The answer must be an exact reprint of the lines from the one with "green spray bottle: [271,465,333,608]" through the final line of the data, with no pictures included.

(Beginning of Data provided)

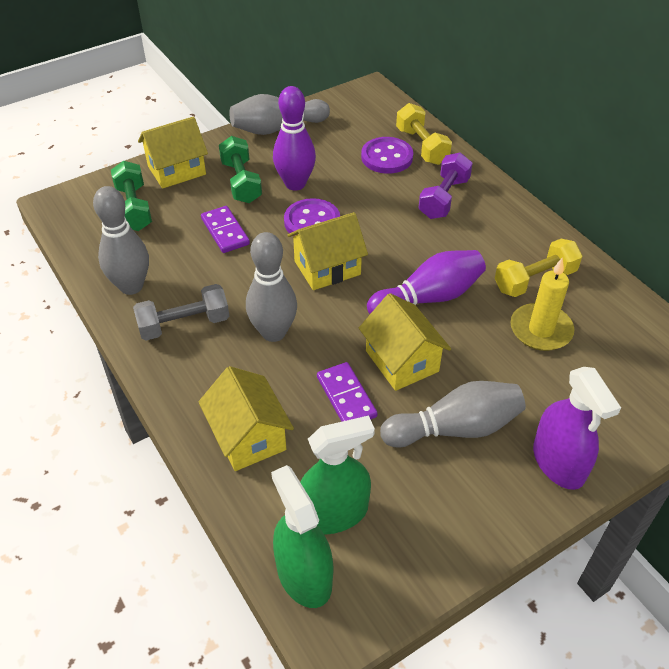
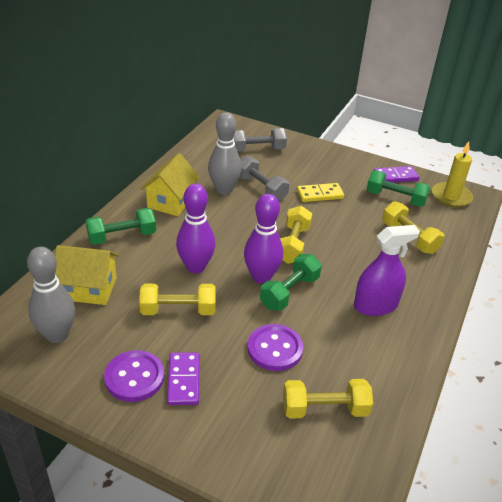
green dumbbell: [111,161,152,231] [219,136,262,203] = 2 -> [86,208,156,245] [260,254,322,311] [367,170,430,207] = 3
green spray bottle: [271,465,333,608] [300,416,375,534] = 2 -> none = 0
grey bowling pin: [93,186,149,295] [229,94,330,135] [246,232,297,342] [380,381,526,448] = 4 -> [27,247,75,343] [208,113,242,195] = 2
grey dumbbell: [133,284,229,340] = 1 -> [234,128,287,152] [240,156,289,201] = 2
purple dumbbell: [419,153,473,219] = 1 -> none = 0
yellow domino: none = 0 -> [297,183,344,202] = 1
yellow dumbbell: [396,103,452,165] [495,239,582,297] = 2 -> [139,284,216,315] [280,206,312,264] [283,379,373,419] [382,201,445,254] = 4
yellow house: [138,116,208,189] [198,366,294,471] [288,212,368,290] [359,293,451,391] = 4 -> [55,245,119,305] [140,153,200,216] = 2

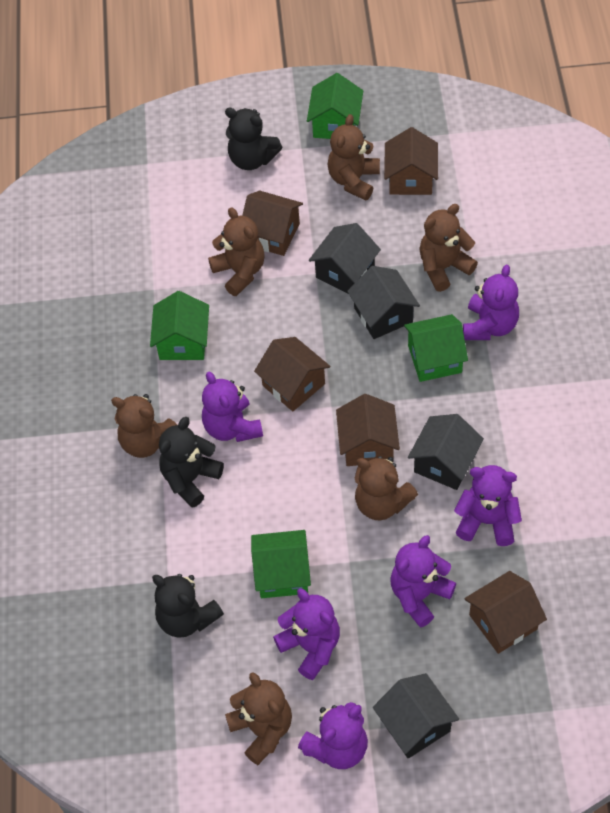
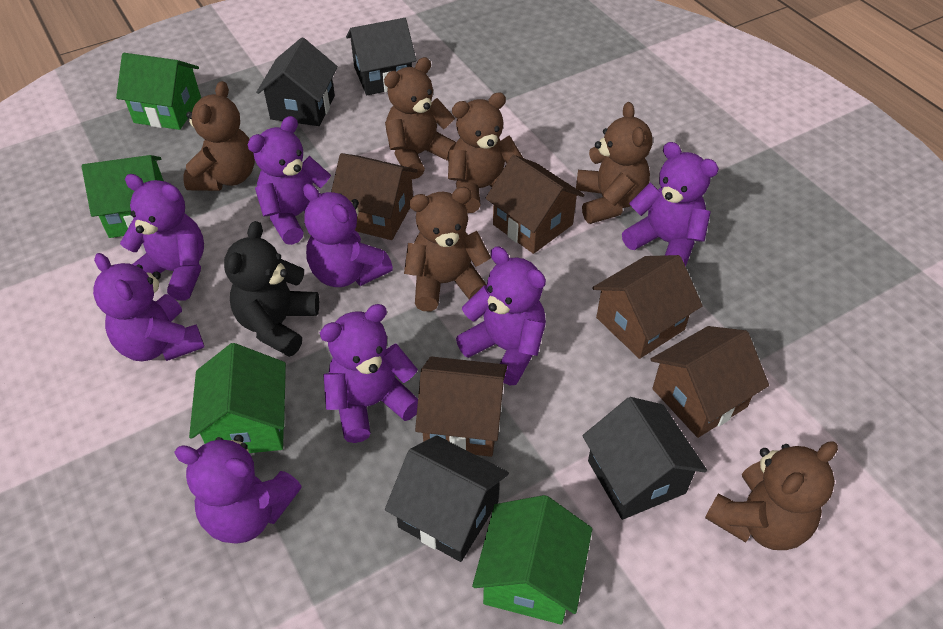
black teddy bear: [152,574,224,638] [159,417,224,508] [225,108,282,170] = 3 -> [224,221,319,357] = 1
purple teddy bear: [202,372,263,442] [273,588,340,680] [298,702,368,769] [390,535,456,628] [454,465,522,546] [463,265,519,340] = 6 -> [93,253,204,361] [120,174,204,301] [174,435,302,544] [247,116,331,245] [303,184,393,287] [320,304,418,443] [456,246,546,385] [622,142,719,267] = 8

(End of Data provided)

• Task output:
green spray bottle: [271,465,333,608] [300,416,375,534] = 2 -> none = 0
grey bowling pin: [93,186,149,295] [229,94,330,135] [246,232,297,342] [380,381,526,448] = 4 -> [27,247,75,343] [208,113,242,195] = 2
grey dumbbell: [133,284,229,340] = 1 -> [234,128,287,152] [240,156,289,201] = 2
purple dumbbell: [419,153,473,219] = 1 -> none = 0
yellow domino: none = 0 -> [297,183,344,202] = 1
yellow dumbbell: [396,103,452,165] [495,239,582,297] = 2 -> [139,284,216,315] [280,206,312,264] [283,379,373,419] [382,201,445,254] = 4
yellow house: [138,116,208,189] [198,366,294,471] [288,212,368,290] [359,293,451,391] = 4 -> [55,245,119,305] [140,153,200,216] = 2

black teddy bear: [152,574,224,638] [159,417,224,508] [225,108,282,170] = 3 -> [224,221,319,357] = 1
purple teddy bear: [202,372,263,442] [273,588,340,680] [298,702,368,769] [390,535,456,628] [454,465,522,546] [463,265,519,340] = 6 -> [93,253,204,361] [120,174,204,301] [174,435,302,544] [247,116,331,245] [303,184,393,287] [320,304,418,443] [456,246,546,385] [622,142,719,267] = 8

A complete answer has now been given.